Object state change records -

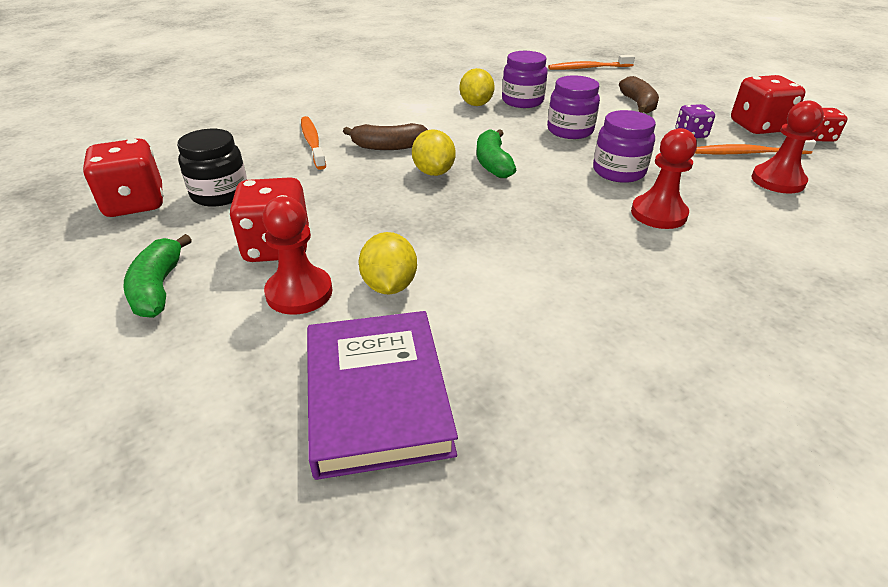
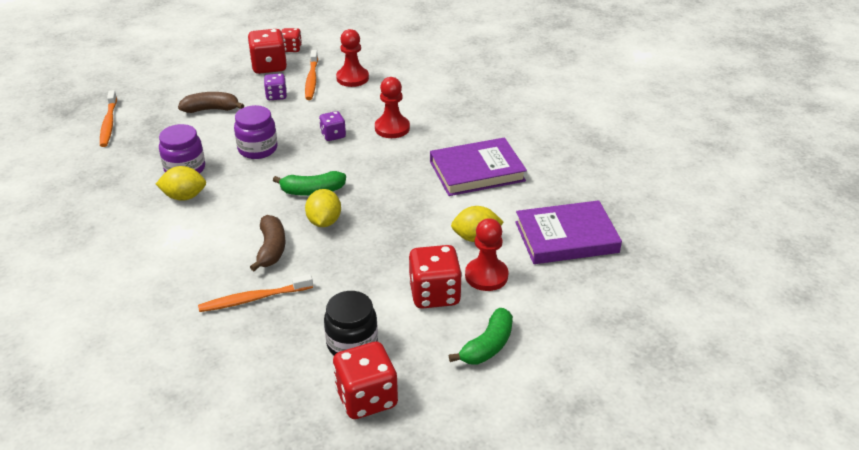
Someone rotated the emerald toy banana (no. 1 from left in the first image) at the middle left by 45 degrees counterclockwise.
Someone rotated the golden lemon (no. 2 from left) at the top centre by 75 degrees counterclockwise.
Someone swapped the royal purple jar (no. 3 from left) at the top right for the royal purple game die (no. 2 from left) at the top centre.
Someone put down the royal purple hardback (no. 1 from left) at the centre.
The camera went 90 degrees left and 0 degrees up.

TASK REQUIREMENTS -
What you return must match the entries above exactly, apart from the pictures, which are left out.

YOUR SOLUTION -
Someone rotated the emerald toy banana (no. 1 from left in the first image) at the middle left by 45 degrees counterclockwise.
Someone rotated the golden lemon (no. 2 from left) at the top centre by 75 degrees counterclockwise.
Someone swapped the royal purple jar (no. 3 from left) at the top right for the royal purple game die (no. 2 from left) at the top centre.
Someone put down the royal purple hardback (no. 1 from left) at the centre.
The camera went 90 degrees left and 0 degrees up.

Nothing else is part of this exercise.